EXERCISE — Scan the records that follow, and whenever a line has the word "change", copy it.

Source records
________

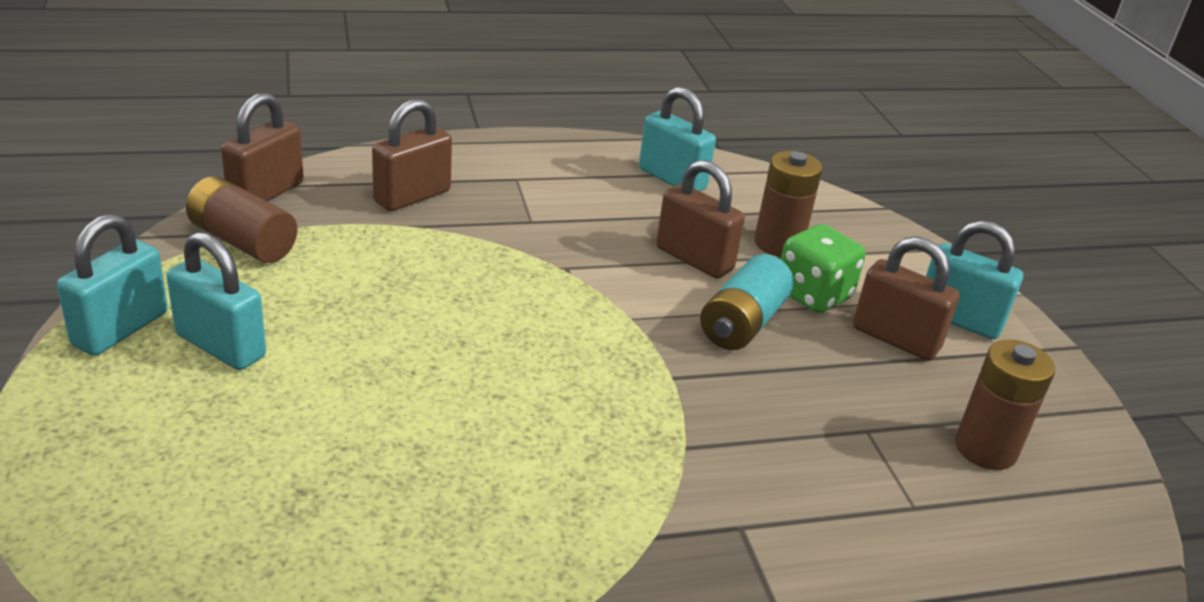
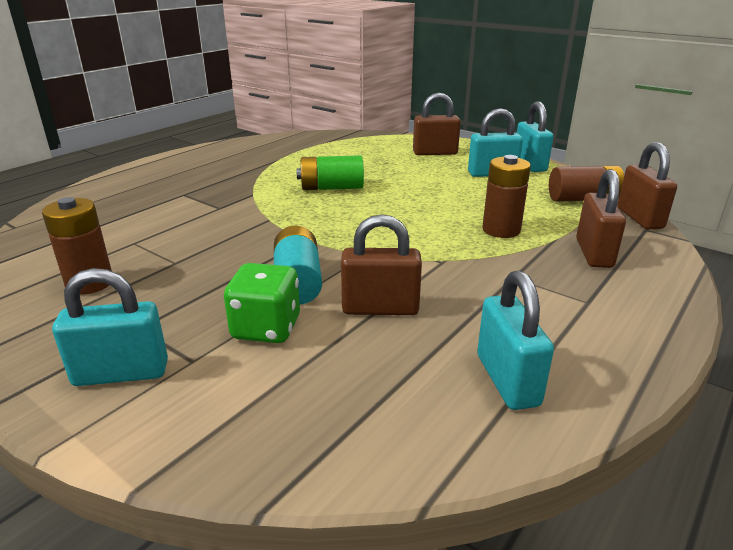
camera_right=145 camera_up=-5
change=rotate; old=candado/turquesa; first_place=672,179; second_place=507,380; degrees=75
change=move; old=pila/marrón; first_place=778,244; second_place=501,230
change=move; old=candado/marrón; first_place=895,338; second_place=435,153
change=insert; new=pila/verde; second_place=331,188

________

REPLY —
change=rotate; old=candado/turquesa; first_place=672,179; second_place=507,380; degrees=75
change=move; old=pila/marrón; first_place=778,244; second_place=501,230
change=move; old=candado/marrón; first_place=895,338; second_place=435,153
change=insert; new=pila/verde; second_place=331,188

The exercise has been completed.